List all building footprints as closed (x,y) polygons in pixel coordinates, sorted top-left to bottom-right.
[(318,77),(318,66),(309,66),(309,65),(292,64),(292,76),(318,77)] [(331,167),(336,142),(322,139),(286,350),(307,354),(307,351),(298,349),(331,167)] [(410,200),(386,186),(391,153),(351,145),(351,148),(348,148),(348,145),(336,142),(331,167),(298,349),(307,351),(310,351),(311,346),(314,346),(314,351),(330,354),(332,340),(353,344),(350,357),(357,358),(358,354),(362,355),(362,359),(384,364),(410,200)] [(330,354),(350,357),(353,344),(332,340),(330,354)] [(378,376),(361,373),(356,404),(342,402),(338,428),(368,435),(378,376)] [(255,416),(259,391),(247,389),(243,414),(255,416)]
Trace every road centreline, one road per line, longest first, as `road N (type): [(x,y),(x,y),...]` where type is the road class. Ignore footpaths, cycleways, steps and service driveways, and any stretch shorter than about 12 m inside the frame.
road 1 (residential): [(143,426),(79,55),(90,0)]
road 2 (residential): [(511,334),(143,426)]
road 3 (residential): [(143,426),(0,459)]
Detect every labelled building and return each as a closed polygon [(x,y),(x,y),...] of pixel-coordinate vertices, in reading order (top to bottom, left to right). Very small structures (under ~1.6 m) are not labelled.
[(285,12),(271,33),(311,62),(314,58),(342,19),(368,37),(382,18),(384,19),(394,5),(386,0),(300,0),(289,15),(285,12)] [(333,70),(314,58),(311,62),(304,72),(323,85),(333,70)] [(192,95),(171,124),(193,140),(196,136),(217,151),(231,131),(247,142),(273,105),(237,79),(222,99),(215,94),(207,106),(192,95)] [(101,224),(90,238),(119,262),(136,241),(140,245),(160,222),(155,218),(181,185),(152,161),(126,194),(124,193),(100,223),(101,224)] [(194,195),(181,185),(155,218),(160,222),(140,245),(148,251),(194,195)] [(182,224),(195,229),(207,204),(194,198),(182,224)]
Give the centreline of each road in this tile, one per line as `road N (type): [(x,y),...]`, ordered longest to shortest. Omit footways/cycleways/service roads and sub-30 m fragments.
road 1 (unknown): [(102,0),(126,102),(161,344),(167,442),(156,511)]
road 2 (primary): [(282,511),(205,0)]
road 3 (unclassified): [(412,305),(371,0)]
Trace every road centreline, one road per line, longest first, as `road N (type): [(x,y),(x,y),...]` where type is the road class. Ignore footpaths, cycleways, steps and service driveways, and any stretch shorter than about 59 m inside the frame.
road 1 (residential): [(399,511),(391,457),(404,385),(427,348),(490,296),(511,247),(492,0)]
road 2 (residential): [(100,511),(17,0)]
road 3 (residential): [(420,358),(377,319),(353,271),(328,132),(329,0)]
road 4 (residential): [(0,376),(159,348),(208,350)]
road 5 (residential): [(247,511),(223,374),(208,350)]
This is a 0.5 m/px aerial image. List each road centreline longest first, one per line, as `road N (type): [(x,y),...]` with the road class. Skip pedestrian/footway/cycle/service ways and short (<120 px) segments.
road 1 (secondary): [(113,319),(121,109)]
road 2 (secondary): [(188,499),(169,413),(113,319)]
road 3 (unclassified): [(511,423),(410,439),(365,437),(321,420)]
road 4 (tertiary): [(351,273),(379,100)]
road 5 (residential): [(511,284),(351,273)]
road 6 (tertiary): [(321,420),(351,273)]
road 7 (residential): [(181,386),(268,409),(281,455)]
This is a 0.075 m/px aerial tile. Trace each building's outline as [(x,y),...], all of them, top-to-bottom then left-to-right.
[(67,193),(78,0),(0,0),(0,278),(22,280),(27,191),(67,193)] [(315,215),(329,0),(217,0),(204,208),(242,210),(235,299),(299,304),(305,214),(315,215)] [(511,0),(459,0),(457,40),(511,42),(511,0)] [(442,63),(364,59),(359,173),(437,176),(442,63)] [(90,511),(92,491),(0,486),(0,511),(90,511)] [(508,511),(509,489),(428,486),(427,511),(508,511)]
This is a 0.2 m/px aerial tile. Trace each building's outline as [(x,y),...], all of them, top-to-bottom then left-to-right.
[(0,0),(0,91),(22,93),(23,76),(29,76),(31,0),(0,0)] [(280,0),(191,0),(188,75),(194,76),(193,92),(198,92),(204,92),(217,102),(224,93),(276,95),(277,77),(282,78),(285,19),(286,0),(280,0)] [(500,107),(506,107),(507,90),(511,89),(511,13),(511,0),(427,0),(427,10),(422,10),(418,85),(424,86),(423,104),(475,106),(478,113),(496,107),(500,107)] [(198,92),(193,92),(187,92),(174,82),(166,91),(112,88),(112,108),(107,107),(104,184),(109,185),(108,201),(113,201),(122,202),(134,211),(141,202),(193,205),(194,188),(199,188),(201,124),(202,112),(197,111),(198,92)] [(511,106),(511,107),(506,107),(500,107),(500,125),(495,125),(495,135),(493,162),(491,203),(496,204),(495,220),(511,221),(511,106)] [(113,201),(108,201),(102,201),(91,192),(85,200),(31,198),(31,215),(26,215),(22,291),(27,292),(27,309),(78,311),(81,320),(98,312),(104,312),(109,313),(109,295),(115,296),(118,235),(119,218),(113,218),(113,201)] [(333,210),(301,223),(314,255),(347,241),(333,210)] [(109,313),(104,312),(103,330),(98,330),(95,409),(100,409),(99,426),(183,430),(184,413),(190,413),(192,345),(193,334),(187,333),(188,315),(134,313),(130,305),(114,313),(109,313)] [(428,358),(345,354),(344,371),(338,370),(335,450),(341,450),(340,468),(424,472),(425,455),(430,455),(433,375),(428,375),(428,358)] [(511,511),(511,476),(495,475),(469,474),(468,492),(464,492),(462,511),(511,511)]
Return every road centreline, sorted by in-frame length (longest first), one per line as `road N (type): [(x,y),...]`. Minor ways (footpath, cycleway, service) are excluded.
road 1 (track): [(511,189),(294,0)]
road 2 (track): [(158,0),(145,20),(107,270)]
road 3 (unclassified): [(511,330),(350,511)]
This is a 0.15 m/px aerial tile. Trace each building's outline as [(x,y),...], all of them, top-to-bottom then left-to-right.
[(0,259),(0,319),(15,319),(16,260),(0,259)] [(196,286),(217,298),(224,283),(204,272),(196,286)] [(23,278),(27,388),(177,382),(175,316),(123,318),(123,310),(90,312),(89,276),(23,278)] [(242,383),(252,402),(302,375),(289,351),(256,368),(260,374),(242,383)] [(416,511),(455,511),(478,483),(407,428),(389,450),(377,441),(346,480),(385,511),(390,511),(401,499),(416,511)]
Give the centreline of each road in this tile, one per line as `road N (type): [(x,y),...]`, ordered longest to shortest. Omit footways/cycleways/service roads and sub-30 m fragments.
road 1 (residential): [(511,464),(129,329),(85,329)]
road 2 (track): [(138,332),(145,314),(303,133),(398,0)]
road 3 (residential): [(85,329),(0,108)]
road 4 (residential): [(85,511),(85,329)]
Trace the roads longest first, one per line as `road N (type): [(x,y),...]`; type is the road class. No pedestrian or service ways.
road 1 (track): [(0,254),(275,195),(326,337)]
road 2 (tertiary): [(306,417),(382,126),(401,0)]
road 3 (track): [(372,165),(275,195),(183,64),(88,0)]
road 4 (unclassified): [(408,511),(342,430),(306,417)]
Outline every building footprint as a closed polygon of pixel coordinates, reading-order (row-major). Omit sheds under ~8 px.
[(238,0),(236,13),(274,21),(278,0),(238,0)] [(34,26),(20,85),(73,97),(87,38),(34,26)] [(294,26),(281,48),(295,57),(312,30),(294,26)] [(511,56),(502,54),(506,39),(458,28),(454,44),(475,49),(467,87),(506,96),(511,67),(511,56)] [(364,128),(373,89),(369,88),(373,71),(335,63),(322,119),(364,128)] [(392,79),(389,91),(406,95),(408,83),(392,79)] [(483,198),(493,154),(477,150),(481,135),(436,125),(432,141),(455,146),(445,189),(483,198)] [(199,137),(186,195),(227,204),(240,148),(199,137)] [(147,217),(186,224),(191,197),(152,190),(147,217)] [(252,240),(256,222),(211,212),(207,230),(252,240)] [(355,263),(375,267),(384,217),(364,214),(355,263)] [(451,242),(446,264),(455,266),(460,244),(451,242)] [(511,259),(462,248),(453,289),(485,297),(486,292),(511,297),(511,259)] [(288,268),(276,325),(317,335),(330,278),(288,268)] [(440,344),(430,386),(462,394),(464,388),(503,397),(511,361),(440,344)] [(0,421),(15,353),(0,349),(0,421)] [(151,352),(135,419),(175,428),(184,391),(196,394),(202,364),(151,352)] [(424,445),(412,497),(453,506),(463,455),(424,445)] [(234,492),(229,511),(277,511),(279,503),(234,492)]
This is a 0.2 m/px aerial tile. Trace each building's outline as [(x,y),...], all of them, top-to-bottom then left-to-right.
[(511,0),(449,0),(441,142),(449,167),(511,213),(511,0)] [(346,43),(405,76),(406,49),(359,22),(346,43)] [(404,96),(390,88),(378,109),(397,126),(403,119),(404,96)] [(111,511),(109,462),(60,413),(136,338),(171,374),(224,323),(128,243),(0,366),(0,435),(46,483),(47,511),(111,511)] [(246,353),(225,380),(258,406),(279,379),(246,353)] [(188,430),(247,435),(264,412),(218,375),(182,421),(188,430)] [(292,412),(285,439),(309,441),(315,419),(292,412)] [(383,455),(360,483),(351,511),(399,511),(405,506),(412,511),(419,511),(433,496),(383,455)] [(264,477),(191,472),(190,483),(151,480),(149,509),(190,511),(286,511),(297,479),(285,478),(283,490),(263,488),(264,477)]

++++++

(PROBLEM DETAILS): Swap "excluded" for "left out" in the stretch from the line containing "Return every road" through the line containing "road 3 (unclassified): [(511,330),(350,511)]", and write out only those lines again with nothing else changed.

(CORRECT RESULT):
Return every road centreline, sorted by in-frame length (longest first), one per line as `road N (type): [(x,y),...]`. Minor ways (footpath, cycleway, service) are left out.
road 1 (track): [(511,189),(294,0)]
road 2 (track): [(158,0),(145,20),(107,270)]
road 3 (unclassified): [(511,330),(350,511)]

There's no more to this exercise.